:: Input for this task ::
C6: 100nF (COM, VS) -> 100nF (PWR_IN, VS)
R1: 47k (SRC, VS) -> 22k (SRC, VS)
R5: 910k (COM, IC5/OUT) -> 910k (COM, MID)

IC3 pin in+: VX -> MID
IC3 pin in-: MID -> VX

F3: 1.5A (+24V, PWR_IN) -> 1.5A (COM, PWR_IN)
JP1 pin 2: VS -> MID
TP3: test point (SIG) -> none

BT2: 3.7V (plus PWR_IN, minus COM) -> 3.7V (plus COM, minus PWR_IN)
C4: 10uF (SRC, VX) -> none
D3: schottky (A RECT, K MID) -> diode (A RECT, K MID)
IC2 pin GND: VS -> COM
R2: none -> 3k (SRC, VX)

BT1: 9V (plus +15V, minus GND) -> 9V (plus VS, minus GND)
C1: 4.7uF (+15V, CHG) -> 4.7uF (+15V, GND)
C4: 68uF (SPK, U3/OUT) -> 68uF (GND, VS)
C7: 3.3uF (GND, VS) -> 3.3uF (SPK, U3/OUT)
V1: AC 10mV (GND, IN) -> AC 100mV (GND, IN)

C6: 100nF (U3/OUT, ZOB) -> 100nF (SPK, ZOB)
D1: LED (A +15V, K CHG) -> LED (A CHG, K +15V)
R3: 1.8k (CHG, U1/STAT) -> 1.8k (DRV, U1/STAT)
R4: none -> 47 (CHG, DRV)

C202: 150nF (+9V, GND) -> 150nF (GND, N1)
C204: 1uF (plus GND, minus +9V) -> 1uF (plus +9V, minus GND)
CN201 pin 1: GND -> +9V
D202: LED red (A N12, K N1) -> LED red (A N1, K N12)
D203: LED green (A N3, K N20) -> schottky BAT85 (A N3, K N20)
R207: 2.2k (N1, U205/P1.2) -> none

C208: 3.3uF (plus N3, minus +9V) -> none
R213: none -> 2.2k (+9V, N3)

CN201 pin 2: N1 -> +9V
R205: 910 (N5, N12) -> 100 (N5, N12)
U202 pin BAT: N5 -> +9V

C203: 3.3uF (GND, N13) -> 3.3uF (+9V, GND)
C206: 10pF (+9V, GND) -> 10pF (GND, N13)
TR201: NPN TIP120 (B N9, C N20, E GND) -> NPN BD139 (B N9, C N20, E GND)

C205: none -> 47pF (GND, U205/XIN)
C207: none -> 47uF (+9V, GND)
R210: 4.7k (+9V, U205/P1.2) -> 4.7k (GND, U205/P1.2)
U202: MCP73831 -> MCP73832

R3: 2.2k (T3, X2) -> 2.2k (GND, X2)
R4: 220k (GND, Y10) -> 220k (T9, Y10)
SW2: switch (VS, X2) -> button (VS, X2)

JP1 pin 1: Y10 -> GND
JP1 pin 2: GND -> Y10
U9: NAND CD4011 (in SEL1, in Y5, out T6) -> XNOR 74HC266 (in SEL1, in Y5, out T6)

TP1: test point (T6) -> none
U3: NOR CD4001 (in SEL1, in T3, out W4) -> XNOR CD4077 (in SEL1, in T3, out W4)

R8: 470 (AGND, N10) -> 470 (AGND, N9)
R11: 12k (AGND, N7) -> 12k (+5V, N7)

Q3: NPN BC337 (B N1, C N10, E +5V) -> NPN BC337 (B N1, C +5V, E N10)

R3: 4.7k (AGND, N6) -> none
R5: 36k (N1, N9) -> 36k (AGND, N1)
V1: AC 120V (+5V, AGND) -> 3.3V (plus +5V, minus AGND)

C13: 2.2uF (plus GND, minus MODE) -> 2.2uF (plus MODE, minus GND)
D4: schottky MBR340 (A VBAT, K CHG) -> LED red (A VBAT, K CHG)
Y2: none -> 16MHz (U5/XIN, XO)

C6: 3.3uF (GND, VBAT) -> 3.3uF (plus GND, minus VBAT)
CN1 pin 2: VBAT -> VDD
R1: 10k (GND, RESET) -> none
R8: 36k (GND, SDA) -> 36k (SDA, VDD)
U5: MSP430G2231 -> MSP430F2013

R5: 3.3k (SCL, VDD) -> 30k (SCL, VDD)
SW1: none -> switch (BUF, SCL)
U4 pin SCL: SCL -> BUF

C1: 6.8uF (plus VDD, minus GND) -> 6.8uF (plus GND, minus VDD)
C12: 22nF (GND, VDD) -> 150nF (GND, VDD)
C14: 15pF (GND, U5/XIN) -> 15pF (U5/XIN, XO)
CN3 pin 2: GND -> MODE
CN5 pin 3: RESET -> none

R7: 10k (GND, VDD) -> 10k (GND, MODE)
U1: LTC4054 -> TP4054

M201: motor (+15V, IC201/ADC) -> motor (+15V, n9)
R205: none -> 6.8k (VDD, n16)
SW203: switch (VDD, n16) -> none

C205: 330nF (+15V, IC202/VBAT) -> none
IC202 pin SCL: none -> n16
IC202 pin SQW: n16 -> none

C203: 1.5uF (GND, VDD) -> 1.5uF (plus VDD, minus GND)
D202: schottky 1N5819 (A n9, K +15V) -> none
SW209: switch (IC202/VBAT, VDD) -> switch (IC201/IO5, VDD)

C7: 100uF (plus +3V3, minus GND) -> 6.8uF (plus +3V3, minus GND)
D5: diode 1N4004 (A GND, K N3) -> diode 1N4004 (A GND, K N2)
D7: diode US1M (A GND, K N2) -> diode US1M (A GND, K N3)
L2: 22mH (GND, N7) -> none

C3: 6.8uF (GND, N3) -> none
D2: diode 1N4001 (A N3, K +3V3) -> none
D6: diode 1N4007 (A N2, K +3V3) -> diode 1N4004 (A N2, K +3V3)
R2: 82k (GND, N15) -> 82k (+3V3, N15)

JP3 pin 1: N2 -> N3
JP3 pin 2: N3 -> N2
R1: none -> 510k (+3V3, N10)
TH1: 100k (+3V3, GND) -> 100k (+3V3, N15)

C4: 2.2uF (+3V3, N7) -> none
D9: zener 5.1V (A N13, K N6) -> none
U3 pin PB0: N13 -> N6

:: What the task requires ::
Will you return exactly the lines above from the one with "R2: none -> 3k (SRC, VX)" down to the one with "U202 pin BAT: N5 -> +9V", counting both as part of the range?

:: Your response ::
R2: none -> 3k (SRC, VX)

BT1: 9V (plus +15V, minus GND) -> 9V (plus VS, minus GND)
C1: 4.7uF (+15V, CHG) -> 4.7uF (+15V, GND)
C4: 68uF (SPK, U3/OUT) -> 68uF (GND, VS)
C7: 3.3uF (GND, VS) -> 3.3uF (SPK, U3/OUT)
V1: AC 10mV (GND, IN) -> AC 100mV (GND, IN)

C6: 100nF (U3/OUT, ZOB) -> 100nF (SPK, ZOB)
D1: LED (A +15V, K CHG) -> LED (A CHG, K +15V)
R3: 1.8k (CHG, U1/STAT) -> 1.8k (DRV, U1/STAT)
R4: none -> 47 (CHG, DRV)

C202: 150nF (+9V, GND) -> 150nF (GND, N1)
C204: 1uF (plus GND, minus +9V) -> 1uF (plus +9V, minus GND)
CN201 pin 1: GND -> +9V
D202: LED red (A N12, K N1) -> LED red (A N1, K N12)
D203: LED green (A N3, K N20) -> schottky BAT85 (A N3, K N20)
R207: 2.2k (N1, U205/P1.2) -> none

C208: 3.3uF (plus N3, minus +9V) -> none
R213: none -> 2.2k (+9V, N3)

CN201 pin 2: N1 -> +9V
R205: 910 (N5, N12) -> 100 (N5, N12)
U202 pin BAT: N5 -> +9V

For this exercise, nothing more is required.